- **YOUR GOAL**
Give the count of lines in the data that include "OPTO", with no other words.

(Revision comparison data)
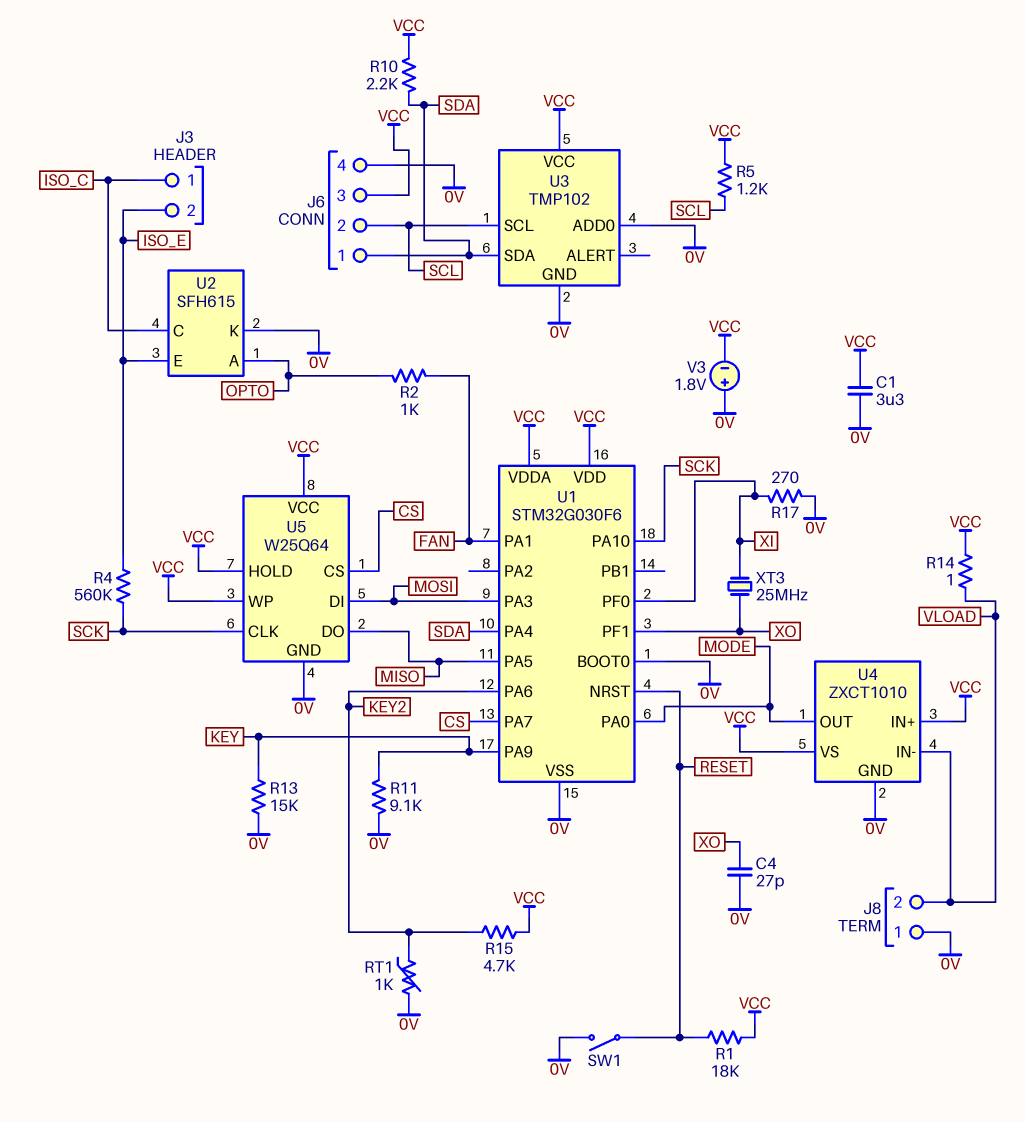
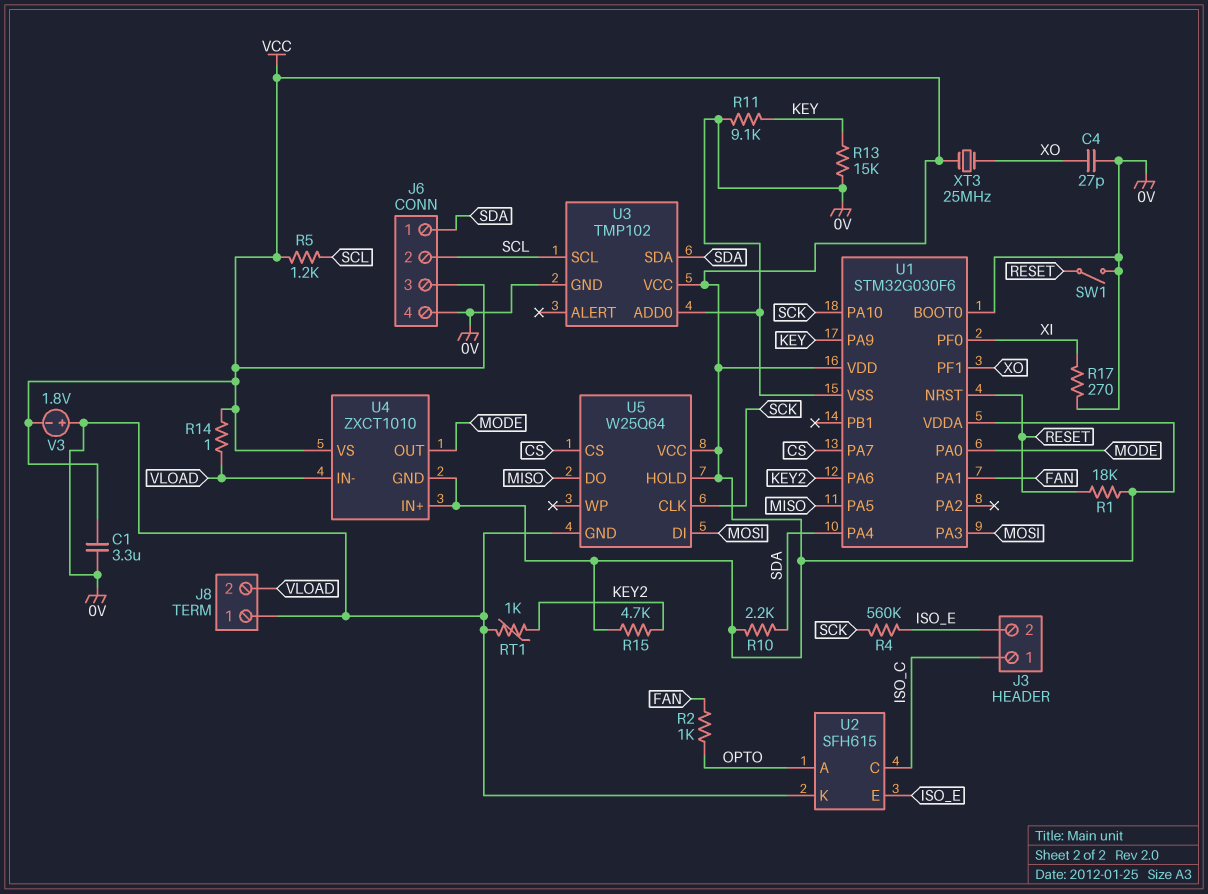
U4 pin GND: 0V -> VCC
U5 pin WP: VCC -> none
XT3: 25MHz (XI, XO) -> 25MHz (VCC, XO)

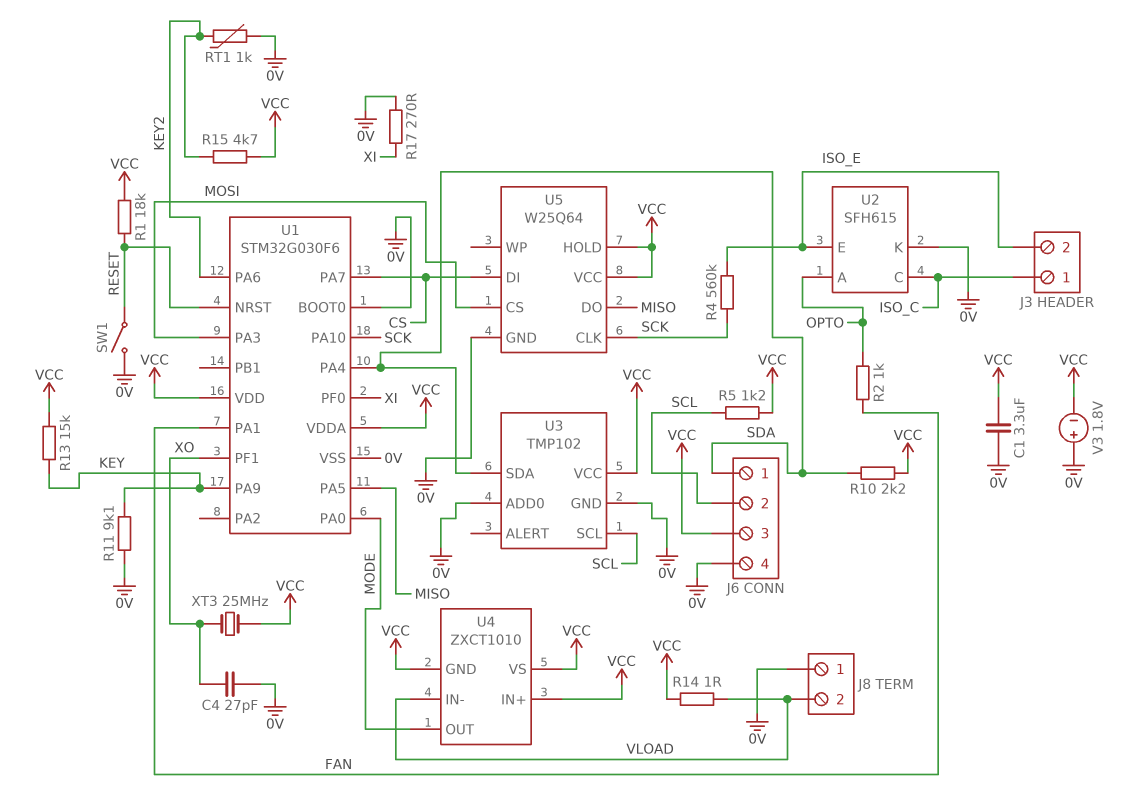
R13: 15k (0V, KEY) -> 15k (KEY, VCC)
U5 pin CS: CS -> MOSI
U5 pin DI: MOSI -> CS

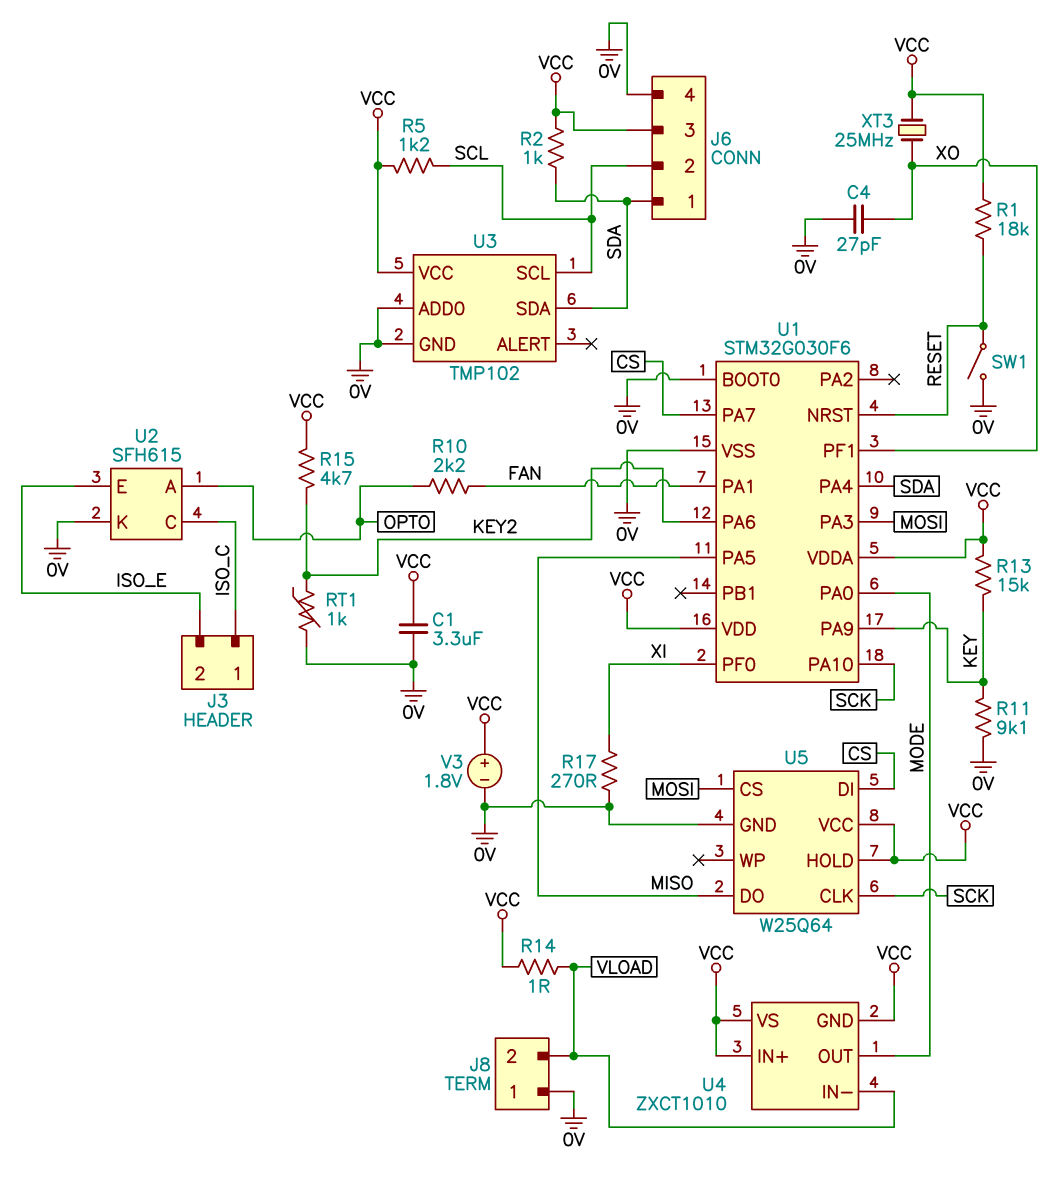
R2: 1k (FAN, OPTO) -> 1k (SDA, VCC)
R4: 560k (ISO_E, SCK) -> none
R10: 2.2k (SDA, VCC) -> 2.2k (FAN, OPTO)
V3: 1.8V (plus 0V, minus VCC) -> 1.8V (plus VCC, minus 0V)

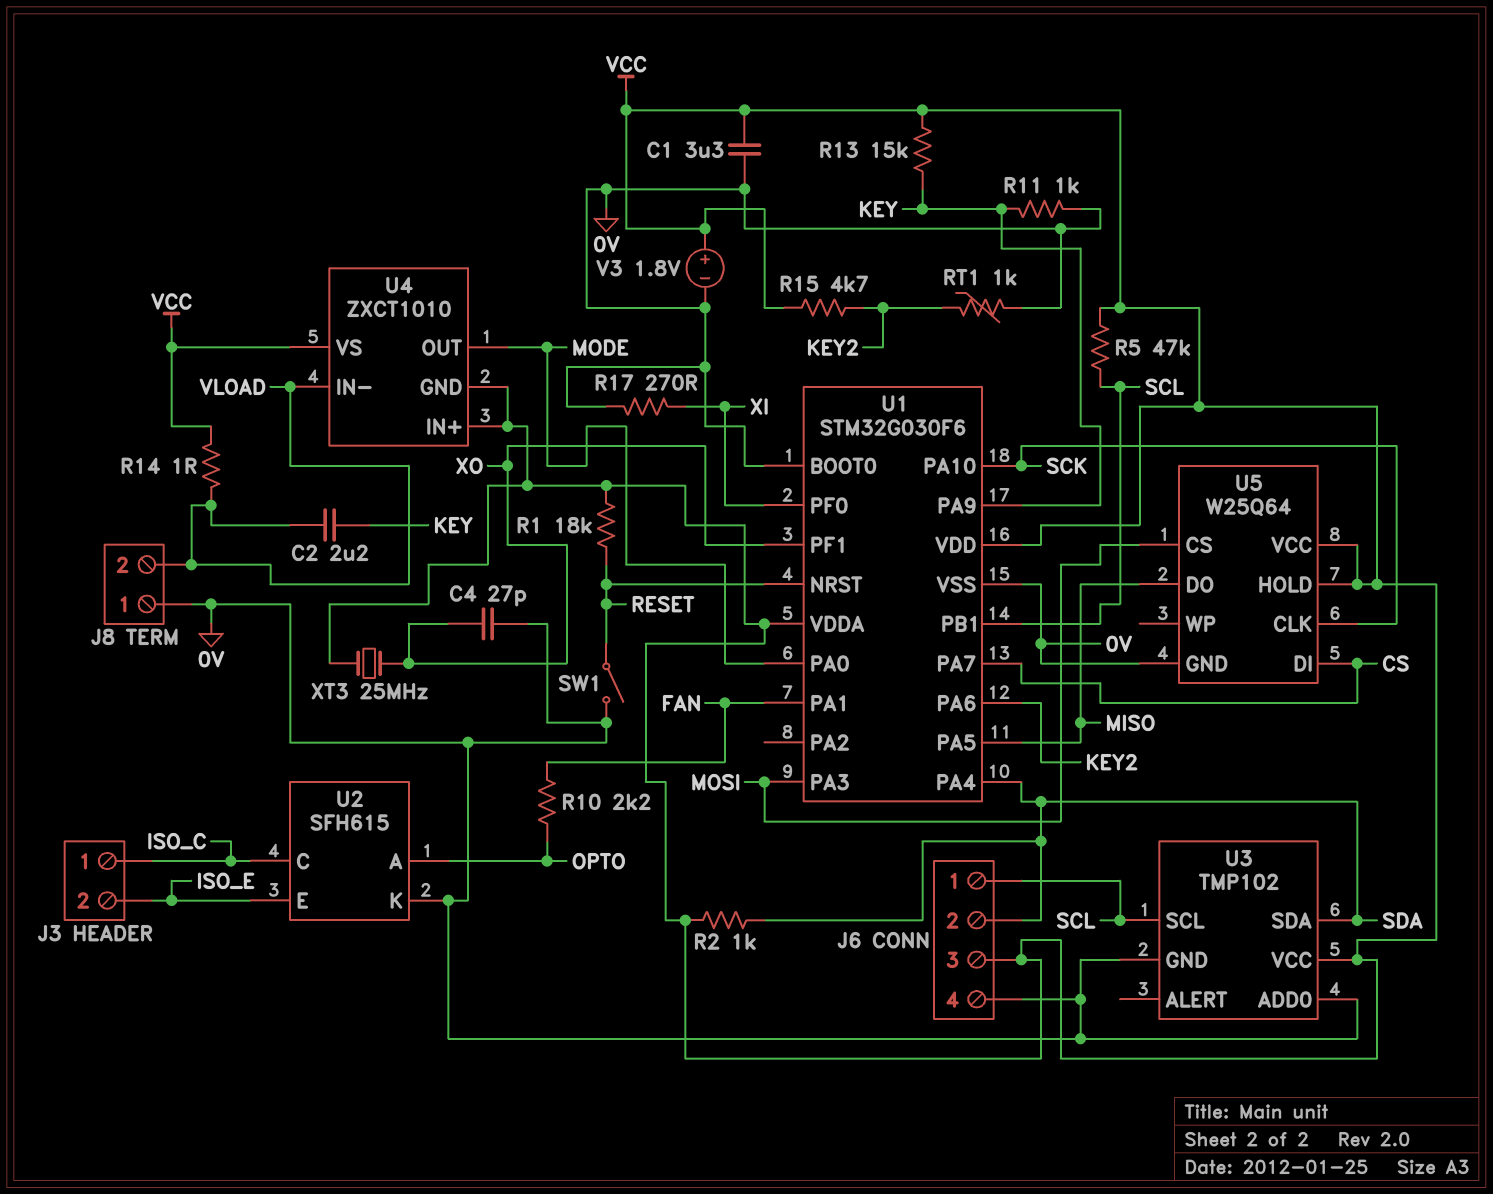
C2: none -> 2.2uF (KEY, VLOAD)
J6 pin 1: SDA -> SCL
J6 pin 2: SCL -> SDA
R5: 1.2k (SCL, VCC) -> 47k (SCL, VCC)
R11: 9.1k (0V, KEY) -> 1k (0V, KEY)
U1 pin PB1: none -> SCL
---
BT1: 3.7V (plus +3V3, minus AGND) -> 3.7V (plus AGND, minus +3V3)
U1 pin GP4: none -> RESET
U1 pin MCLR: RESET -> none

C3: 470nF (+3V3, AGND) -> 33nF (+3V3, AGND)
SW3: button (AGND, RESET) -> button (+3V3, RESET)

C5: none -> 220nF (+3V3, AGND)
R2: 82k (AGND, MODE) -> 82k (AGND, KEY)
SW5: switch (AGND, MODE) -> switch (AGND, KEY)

- **ANSWER TO THE PROBLEM**
2